▸ WHAT IS EXPECTED:
Beginning at the line that contains "purple hexagon: (532, 1688)" and ending at the last line of the entries, write out each line exactly; include nothing outside that span.

--------------------------------

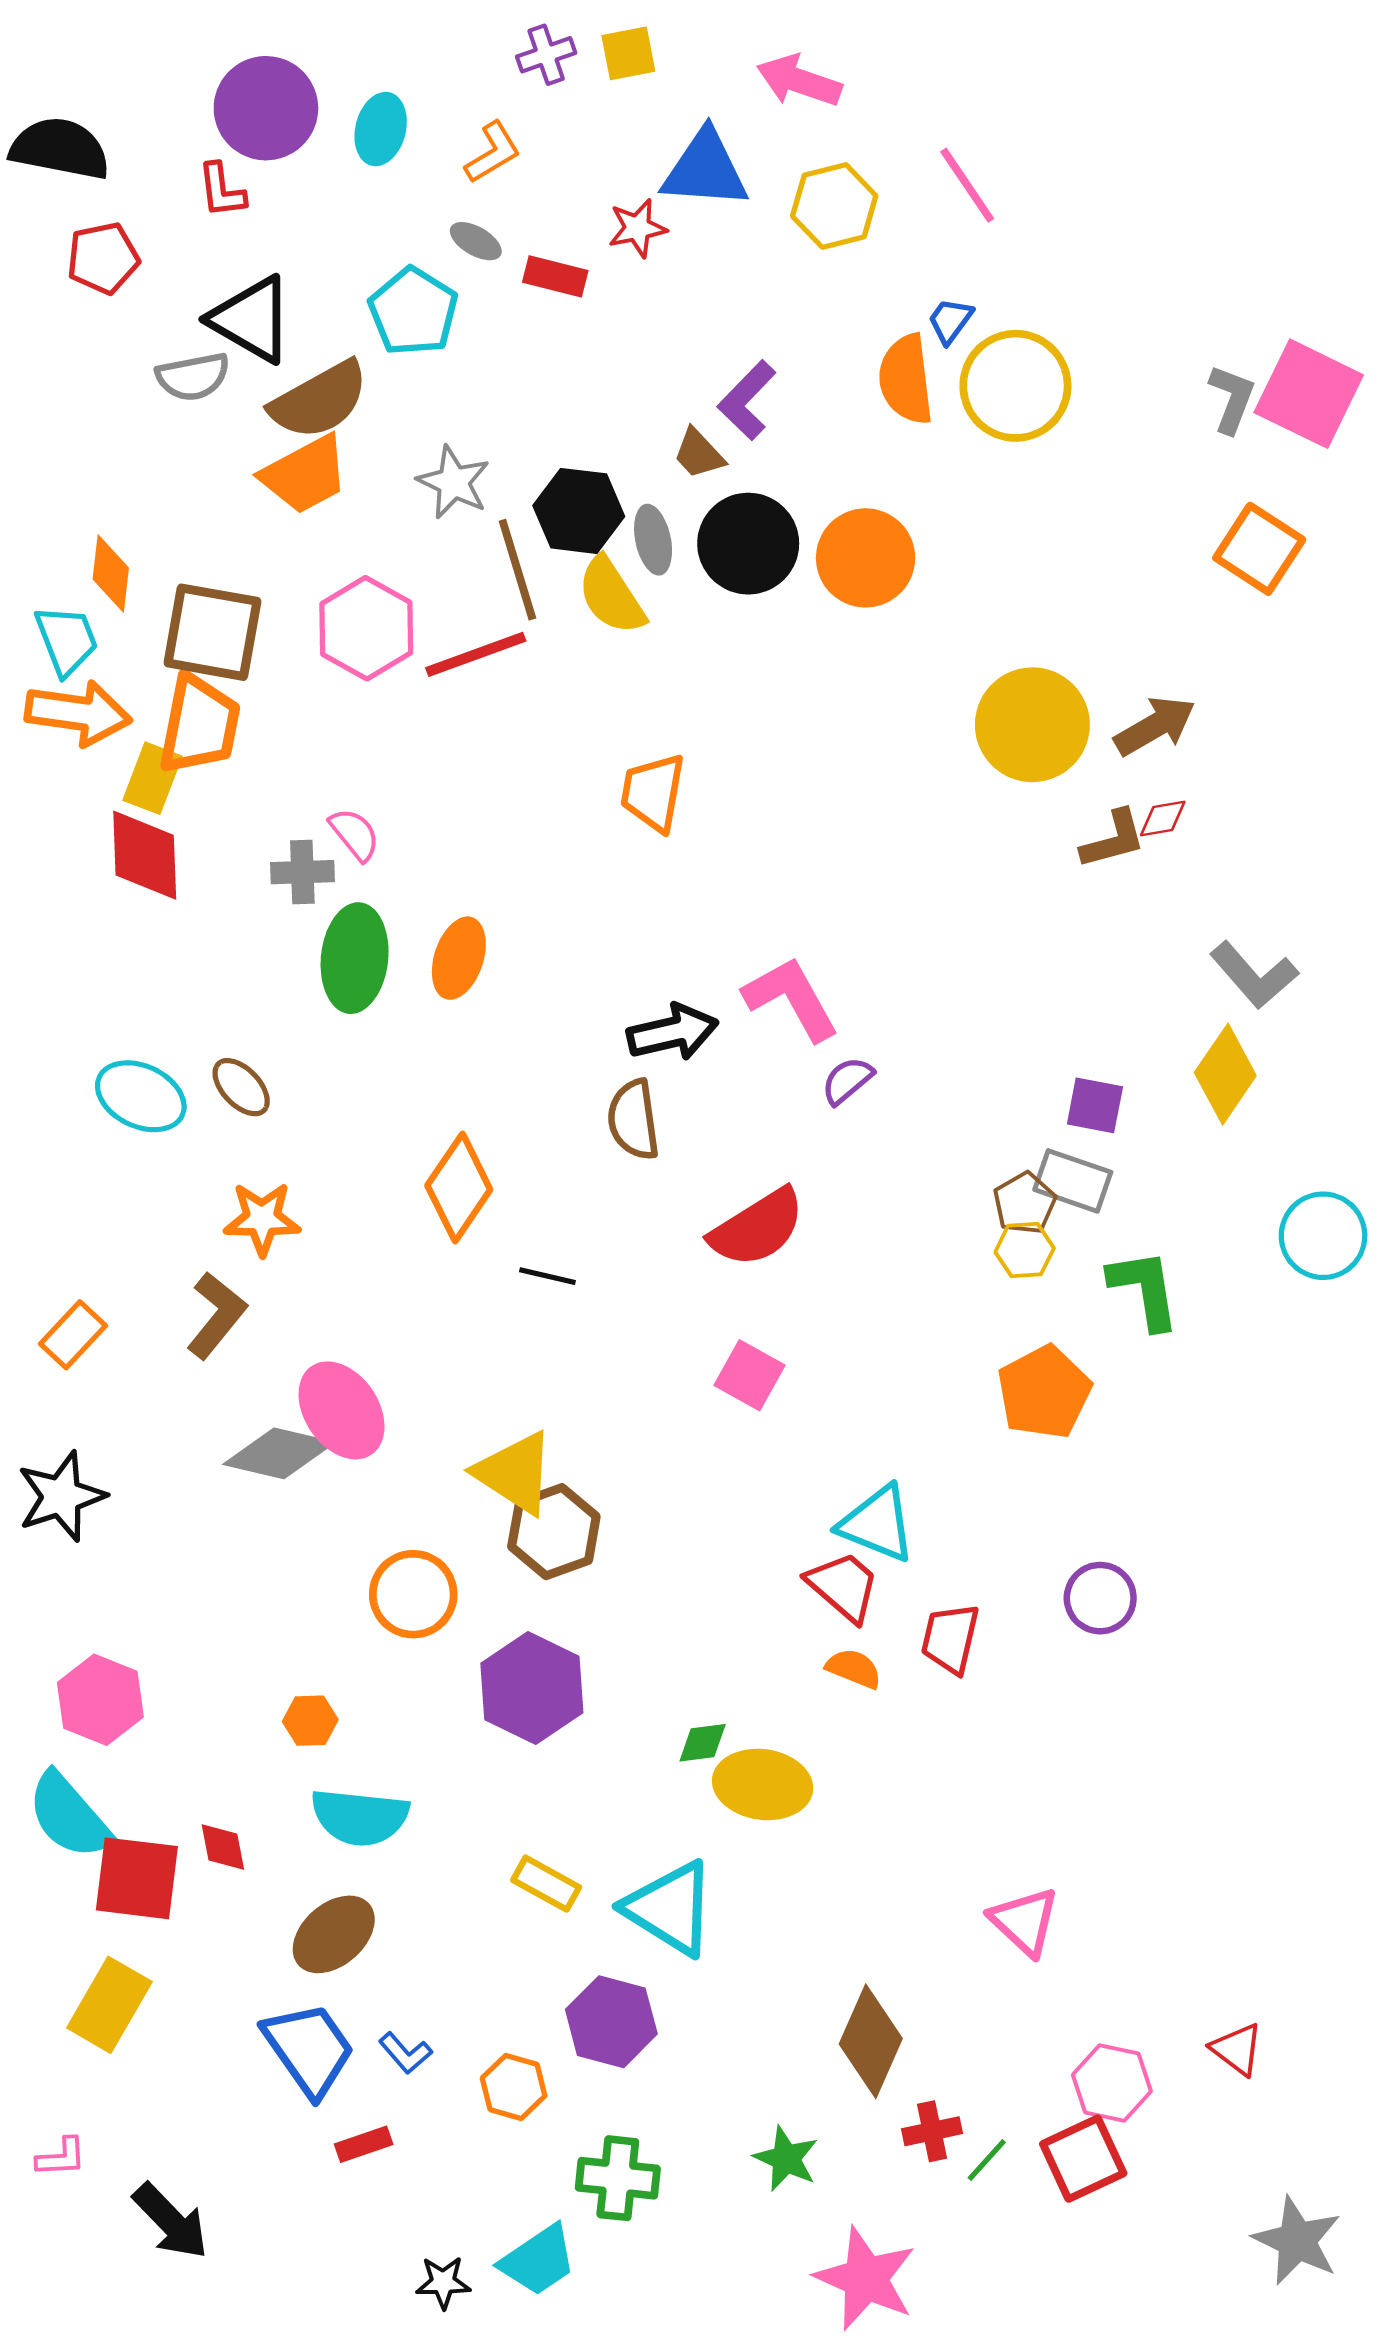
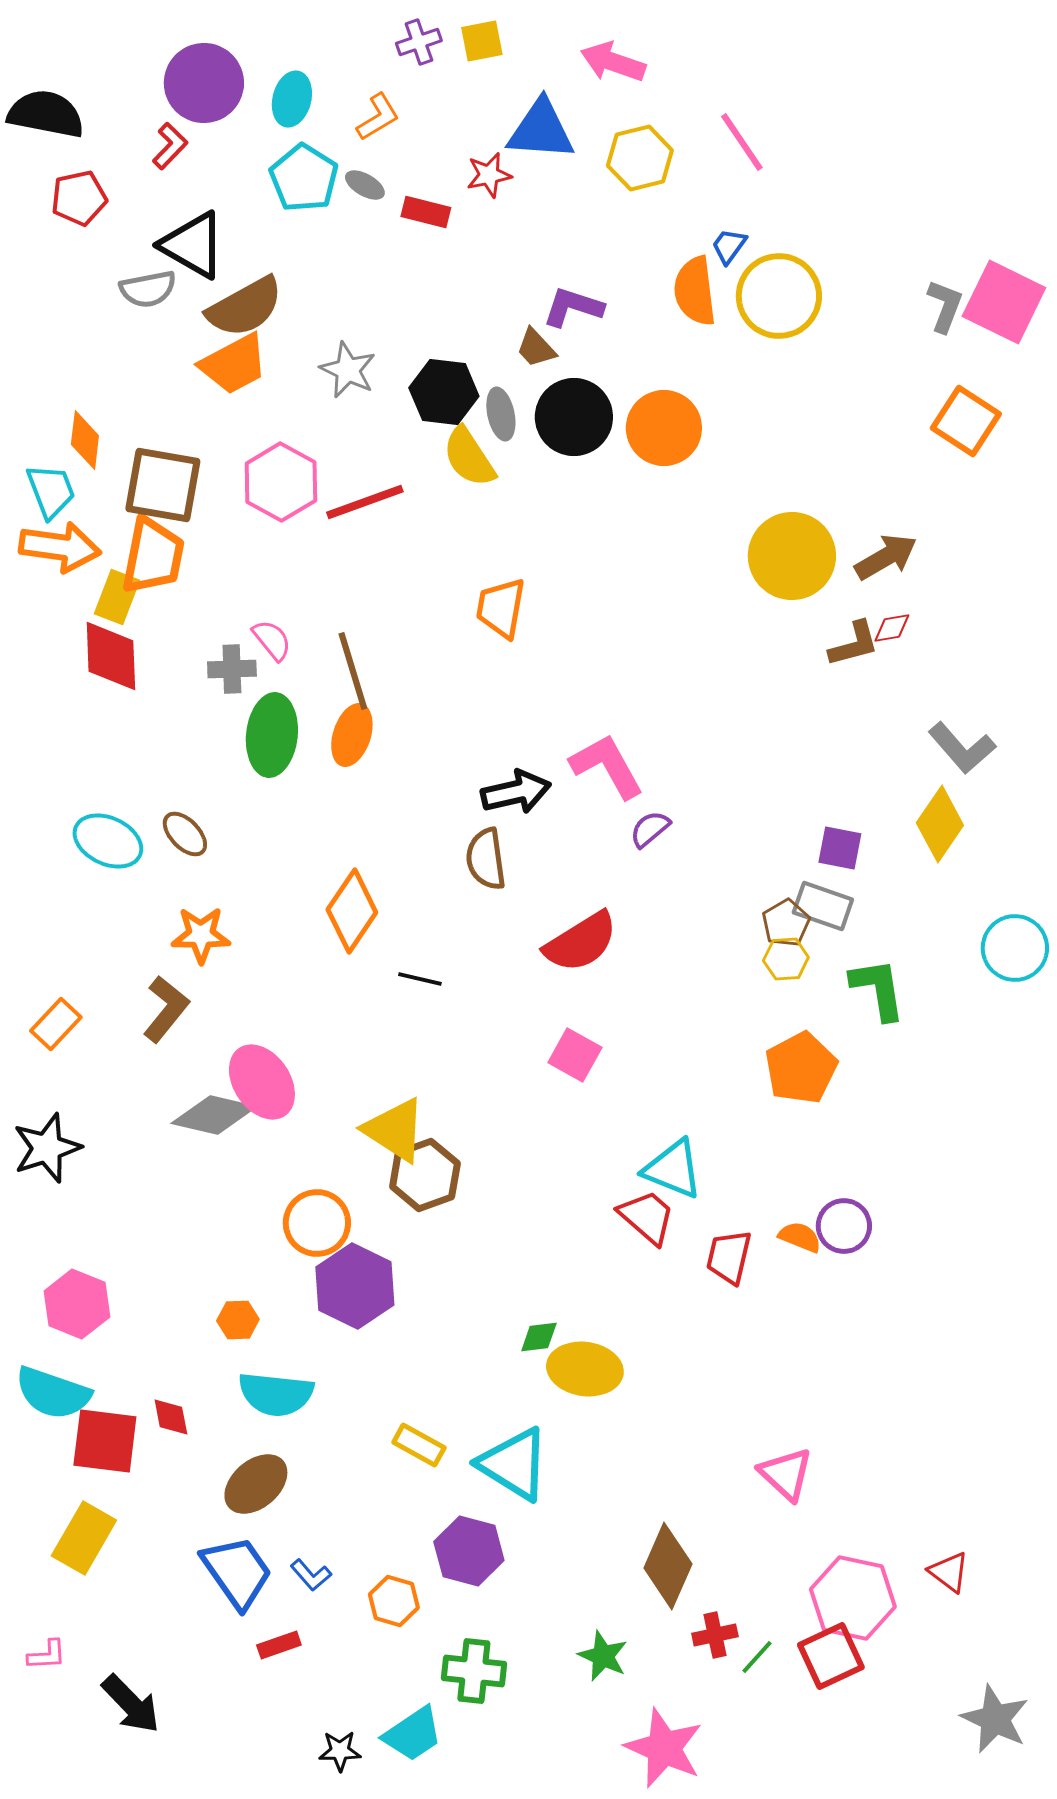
red L-shape: (222, 190) -> (170, 146), turned -129
cyan pentagon: (413, 312) -> (304, 178), moved
purple L-shape: (747, 400) -> (573, 307), turned 64
brown line: (517, 570) -> (353, 671), moved
orange semicircle: (854, 1668) -> (800, 1237), moved
purple hexagon: (532, 1688) -> (355, 1286), moved
cyan semicircle: (69, 1816) -> (53, 1393), turned -30
pink hexagon: (1112, 2083) -> (853, 1598), size x1.4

--------------------------------

▸ COMPLETED EXERCISE:
purple hexagon: (532, 1688) -> (355, 1286), moved
cyan semicircle: (69, 1816) -> (53, 1393), turned -30
pink hexagon: (1112, 2083) -> (853, 1598), size x1.4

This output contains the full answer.